- [What you will do]: Would you please output the lines of the data below from the one containing "(356, 271) = (477, 242): turquoise" to the end, exactly and with nothing added?

- [Supplied records]:
········

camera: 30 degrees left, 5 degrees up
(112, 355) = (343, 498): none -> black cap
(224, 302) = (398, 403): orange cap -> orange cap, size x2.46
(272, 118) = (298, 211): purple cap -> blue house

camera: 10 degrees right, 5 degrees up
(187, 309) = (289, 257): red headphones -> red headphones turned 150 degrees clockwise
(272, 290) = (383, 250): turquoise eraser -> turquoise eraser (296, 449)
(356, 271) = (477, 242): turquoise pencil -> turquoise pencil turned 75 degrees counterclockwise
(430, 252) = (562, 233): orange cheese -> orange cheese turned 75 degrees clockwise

········

- [Response box]:
(356, 271) = (477, 242): turquoise pencil -> turquoise pencil turned 75 degrees counterclockwise
(430, 252) = (562, 233): orange cheese -> orange cheese turned 75 degrees clockwise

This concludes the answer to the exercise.